:: Records drawn from a dataset ::
________________________________________
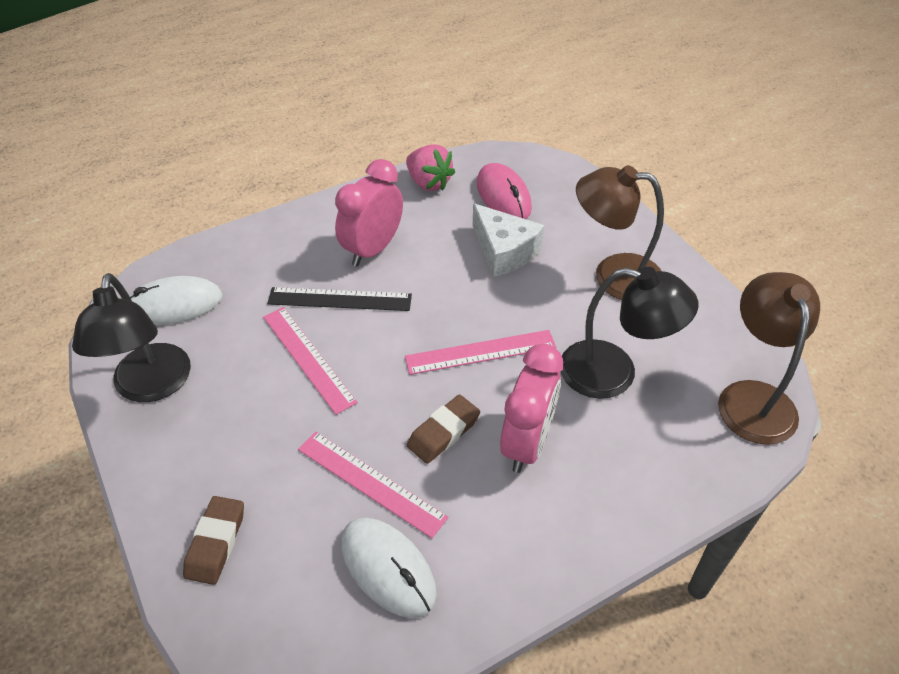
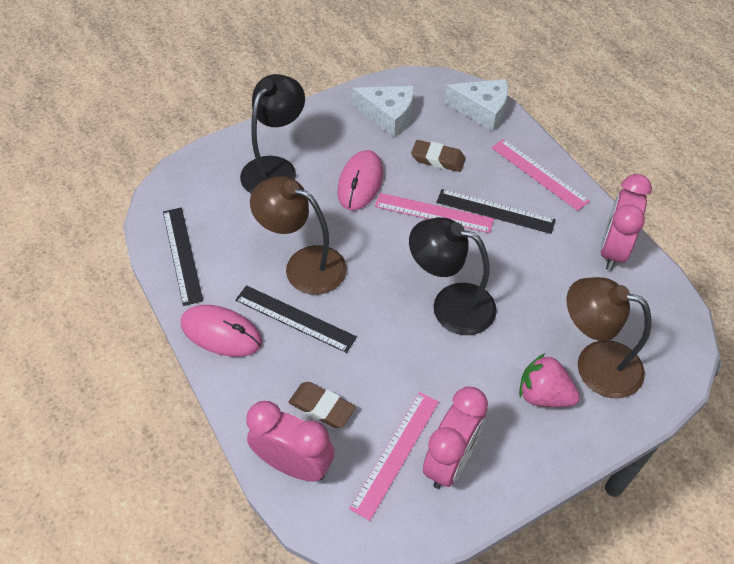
black ruler: 1 -> 3
pink clock: 2 -> 3
pink mouse: 1 -> 2
white cheese: 1 -> 2
white mouse: 2 -> 0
________________________________________
Copy out the data exactly and keep the pictures out.

:: Answer for this exercise ::
black ruler: 1 -> 3
pink clock: 2 -> 3
pink mouse: 1 -> 2
white cheese: 1 -> 2
white mouse: 2 -> 0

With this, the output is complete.